═════ Supplied data

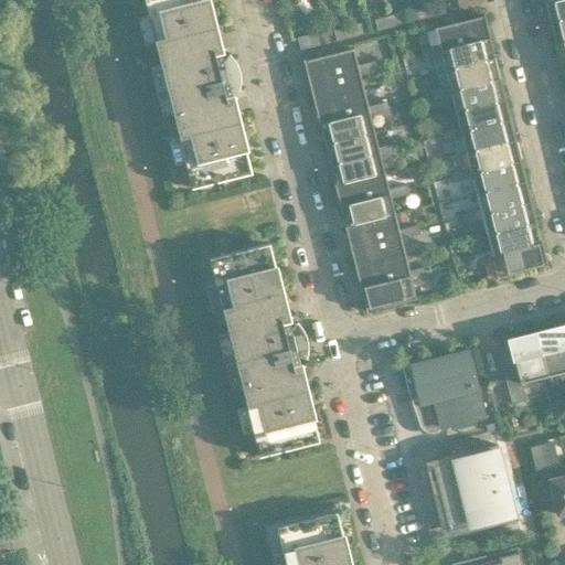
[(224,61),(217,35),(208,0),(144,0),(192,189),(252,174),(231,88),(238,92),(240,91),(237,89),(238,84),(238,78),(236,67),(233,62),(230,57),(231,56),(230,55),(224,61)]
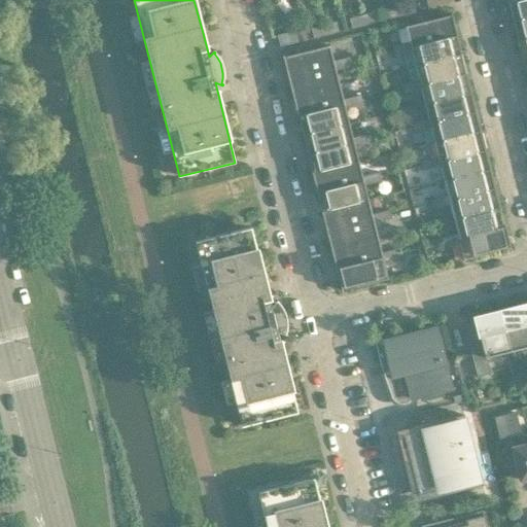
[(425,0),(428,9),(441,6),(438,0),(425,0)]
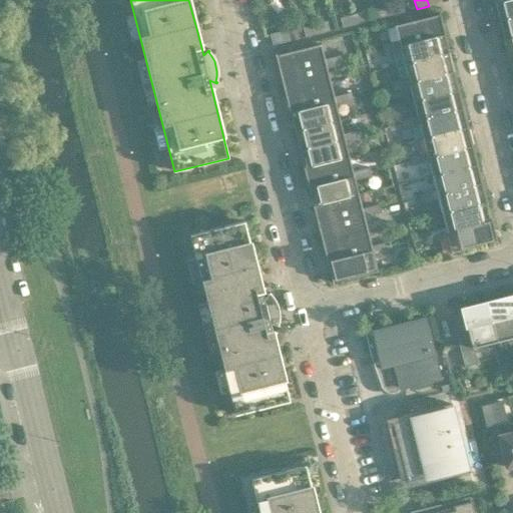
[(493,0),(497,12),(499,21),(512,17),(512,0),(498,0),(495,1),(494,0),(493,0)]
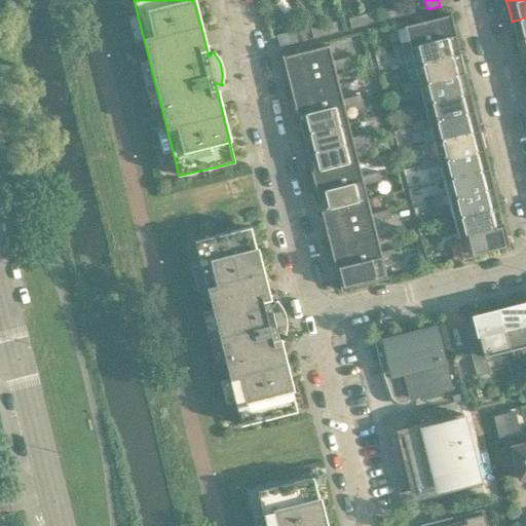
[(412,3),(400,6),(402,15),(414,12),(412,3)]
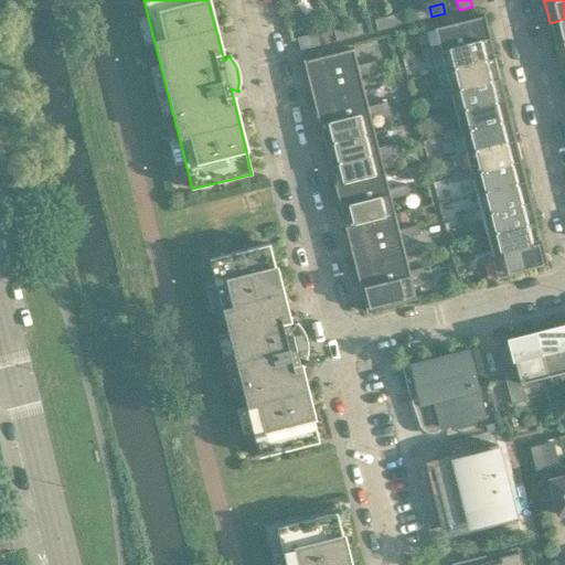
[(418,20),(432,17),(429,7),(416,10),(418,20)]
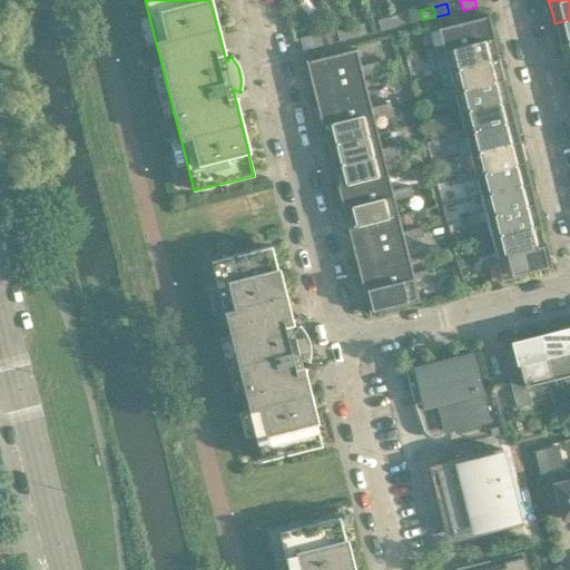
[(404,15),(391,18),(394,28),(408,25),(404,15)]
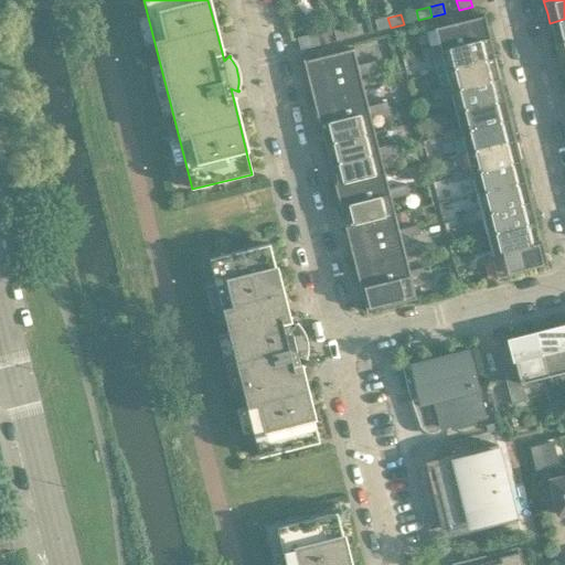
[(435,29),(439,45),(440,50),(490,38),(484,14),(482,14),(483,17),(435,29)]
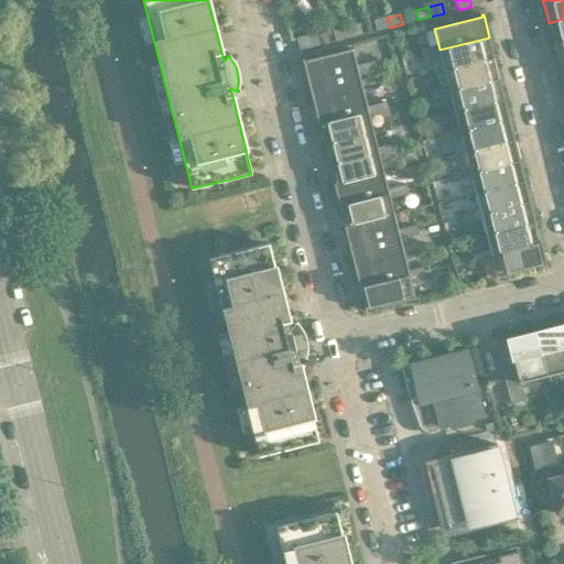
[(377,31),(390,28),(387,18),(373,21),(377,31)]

══════════

> **Work item**:
Give back all the data exactly, minus pictures.

> **The answer**:
[(224,61),(217,35),(208,0),(144,0),(192,189),(252,174),(231,88),(238,92),(240,91),(237,89),(238,84),(238,78),(236,67),(233,62),(230,57),(231,56),(230,55),(224,61)]
[(425,0),(428,9),(441,6),(438,0),(425,0)]
[(493,0),(497,12),(499,21),(512,17),(512,0),(498,0),(495,1),(494,0),(493,0)]
[(412,3),(400,6),(402,15),(414,12),(412,3)]
[(418,20),(432,17),(429,7),(416,10),(418,20)]
[(404,15),(391,18),(394,28),(408,25),(404,15)]
[(435,29),(439,45),(440,50),(490,38),(484,14),(482,14),(483,17),(435,29)]
[(377,31),(390,28),(387,18),(373,21),(377,31)]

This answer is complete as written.